**WHAT IS NEEDED:** Each line from the one that holds "KEYS1 pin K3: D4 -> D8" to the end of the records is to be retyped exactly. Pictures are not part of the copy.

--------------------

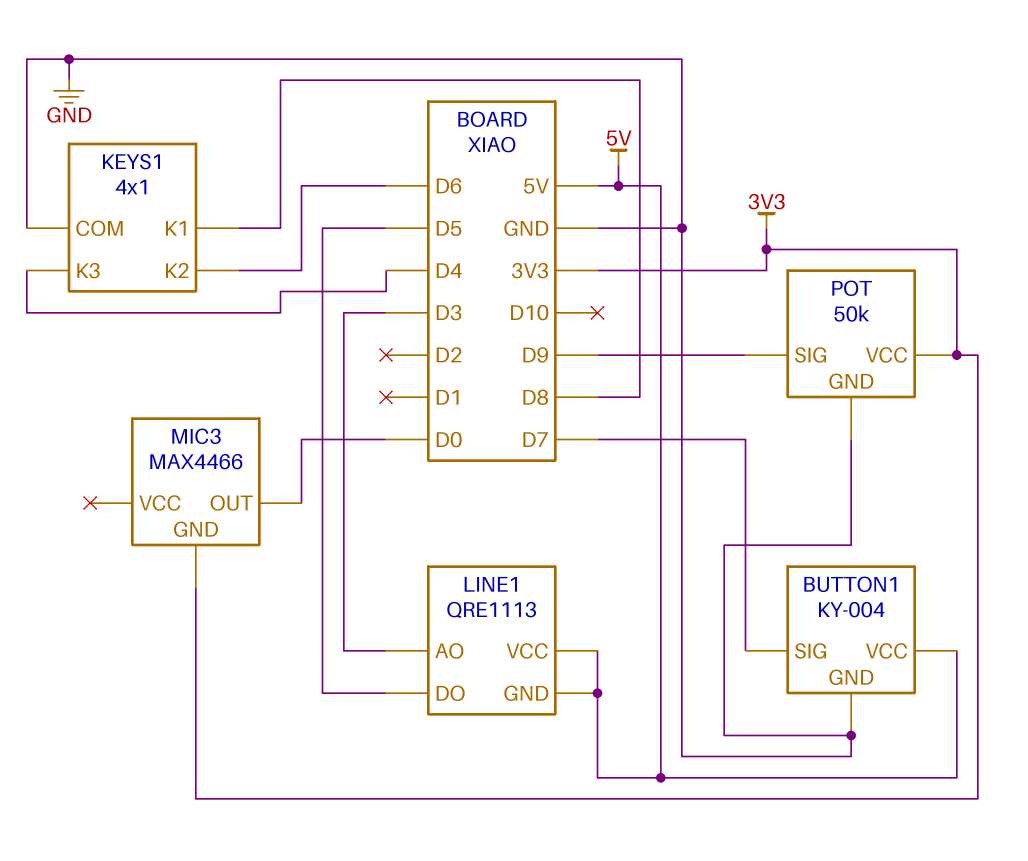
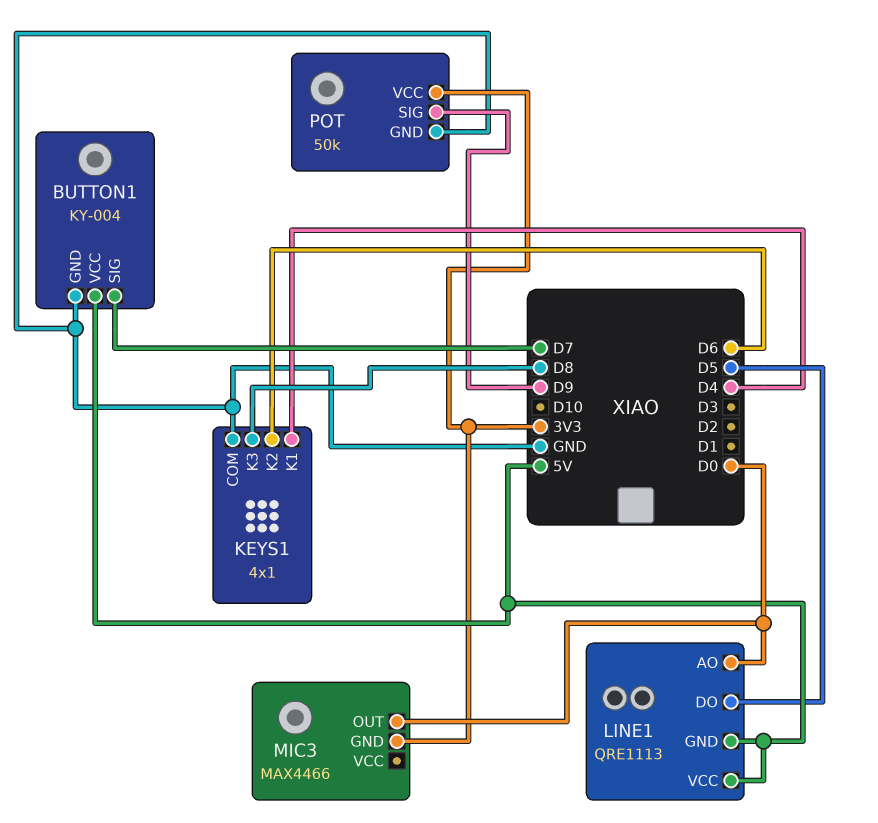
KEYS1 pin K1: D8 -> D4
KEYS1 pin K3: D4 -> D8
LINE1 pin AO: D3 -> D0

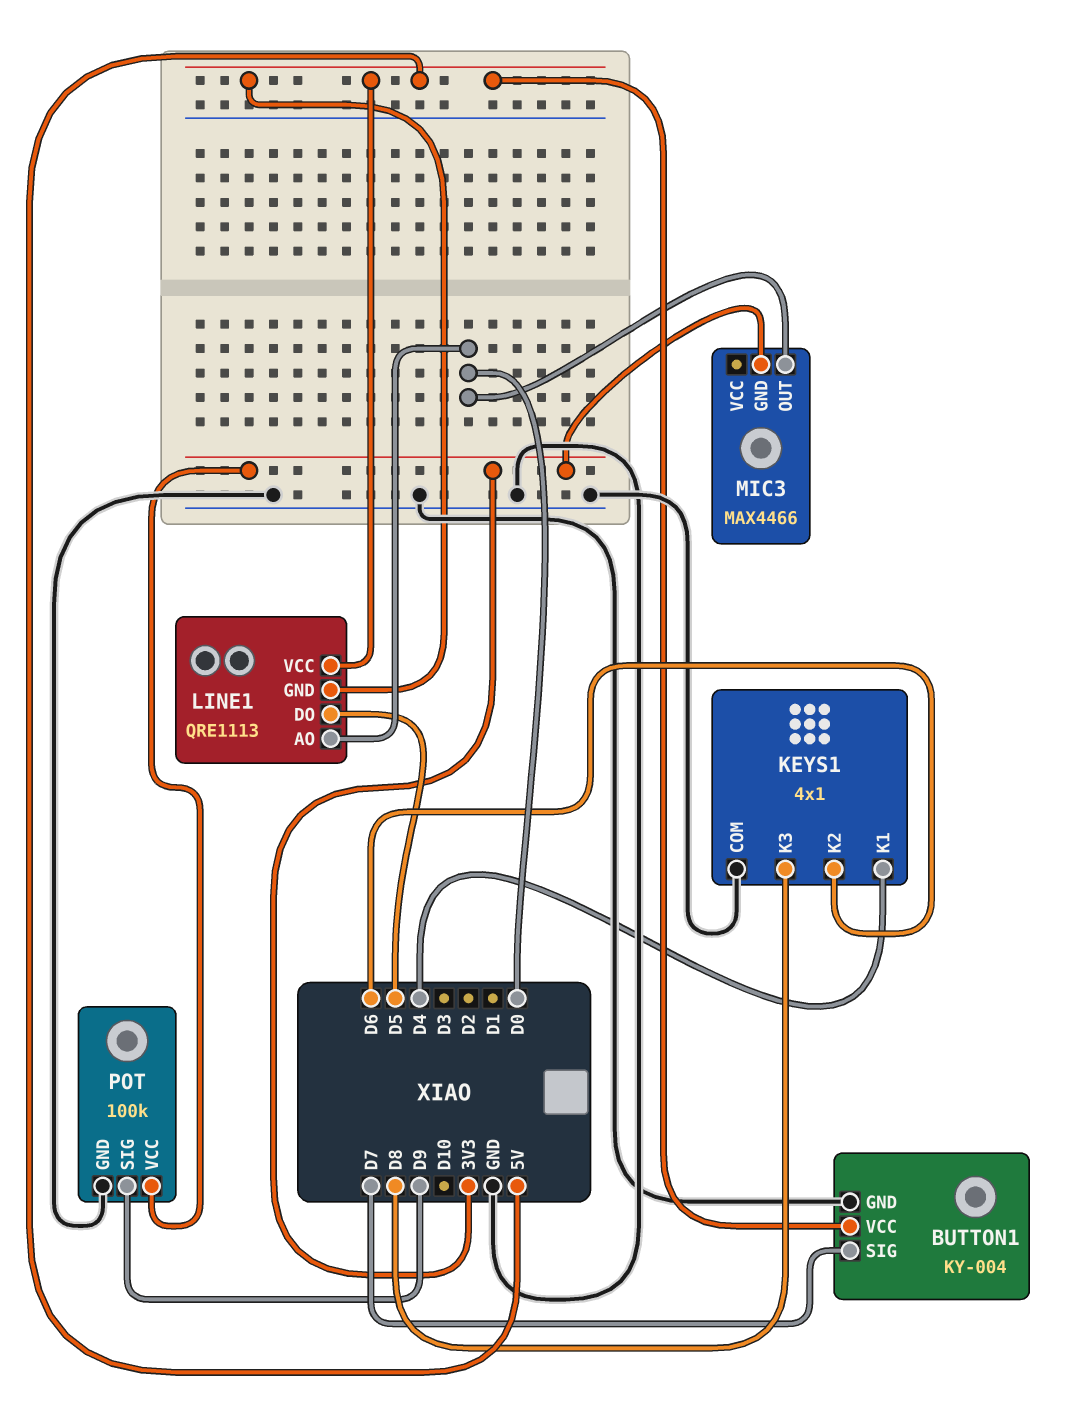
POT: 50k -> 100k

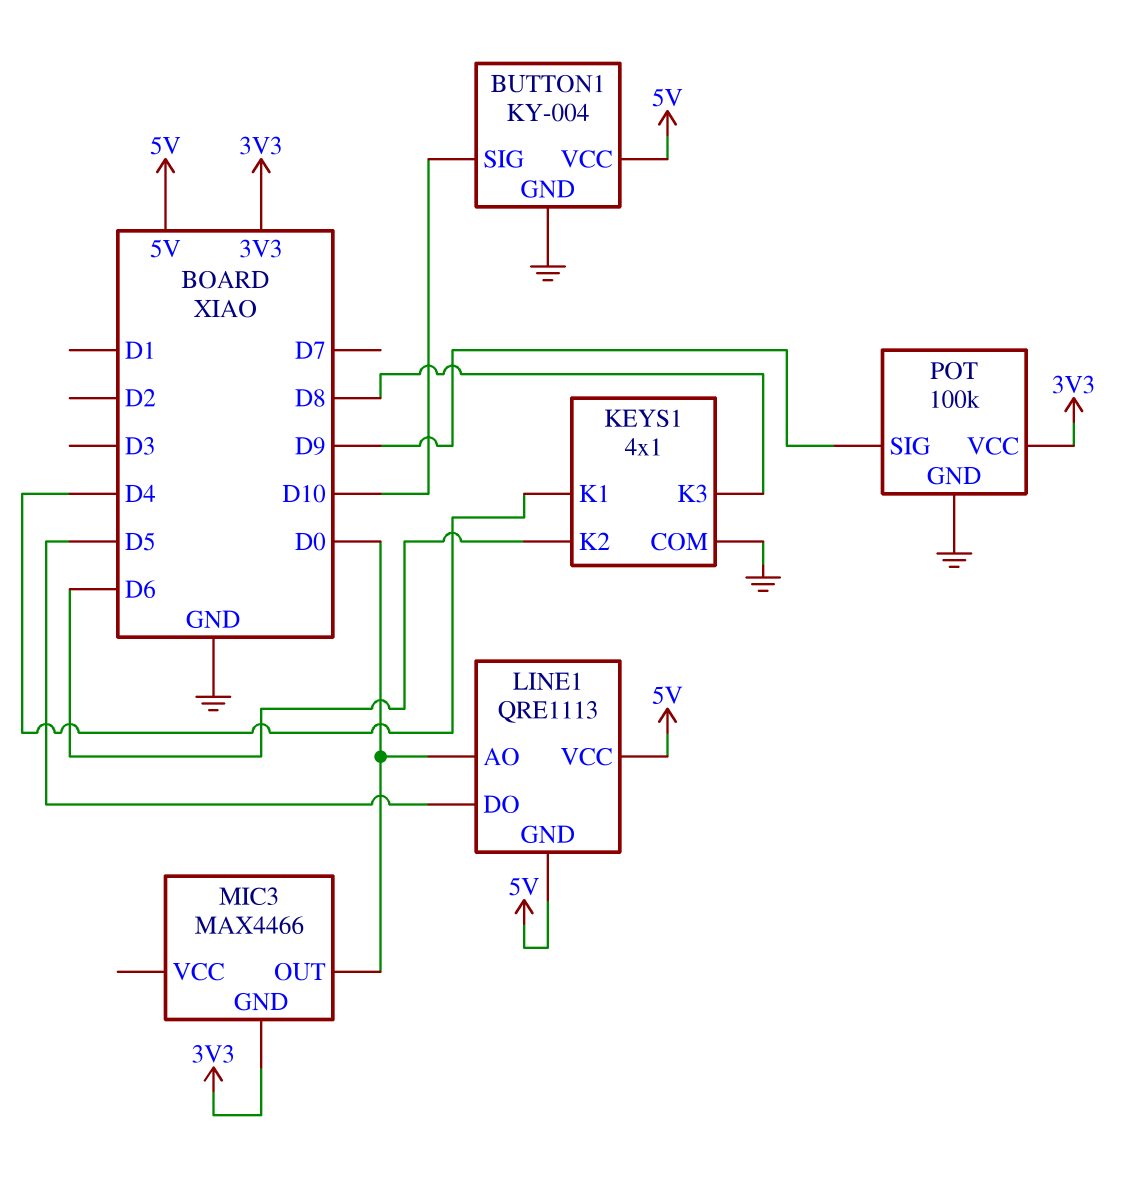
BUTTON1 pin SIG: D7 -> D10

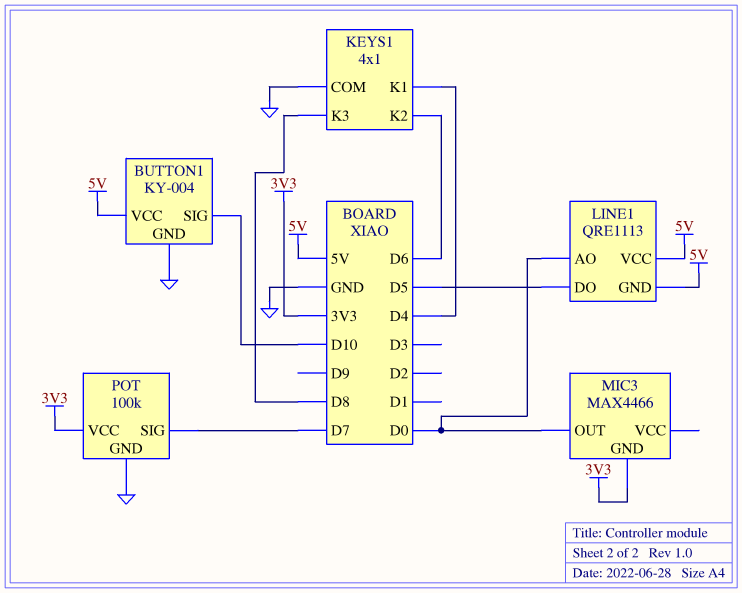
POT pin SIG: D9 -> D7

--------------------

**ANSWER TO THIS PROBLEM:**
KEYS1 pin K3: D4 -> D8
LINE1 pin AO: D3 -> D0

POT: 50k -> 100k

BUTTON1 pin SIG: D7 -> D10

POT pin SIG: D9 -> D7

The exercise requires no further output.